> [To be done]:
Update the records below by changing every "blue woven towel" to "gray striped towel" and keeping everything else the same. Omit the pictures from your version.

(Records taken from a collection)
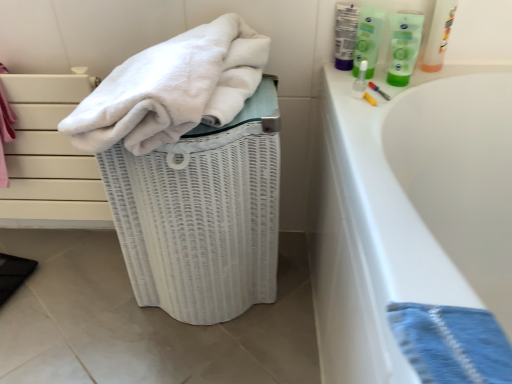
Question: Is blue woven towel at lower right in front of white soft towel at upper left?

Choices:
 (A) yes
 (B) no

Answer: (A)

Question: From the image's perspective, is blue woven towel at lower right beneath white soft towel at upper left?

Choices:
 (A) yes
 (B) no

Answer: (A)

Question: From the image's perspective, is blue woven towel at lower right located above white soft towel at upper left?

Choices:
 (A) yes
 (B) no

Answer: (B)

Question: Is blue woven towel at lower right to the left of white soft towel at upper left from the viewer's perspective?

Choices:
 (A) yes
 (B) no

Answer: (B)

> [Worked solution]:
Question: Is gray striped towel at lower right in front of white soft towel at upper left?

Choices:
 (A) yes
 (B) no

Answer: (A)

Question: From the image's perspective, is gray striped towel at lower right beneath white soft towel at upper left?

Choices:
 (A) yes
 (B) no

Answer: (A)

Question: From the image's perspective, is gray striped towel at lower right located above white soft towel at upper left?

Choices:
 (A) yes
 (B) no

Answer: (B)

Question: Is gray striped towel at lower right to the left of white soft towel at upper left from the viewer's perspective?

Choices:
 (A) yes
 (B) no

Answer: (B)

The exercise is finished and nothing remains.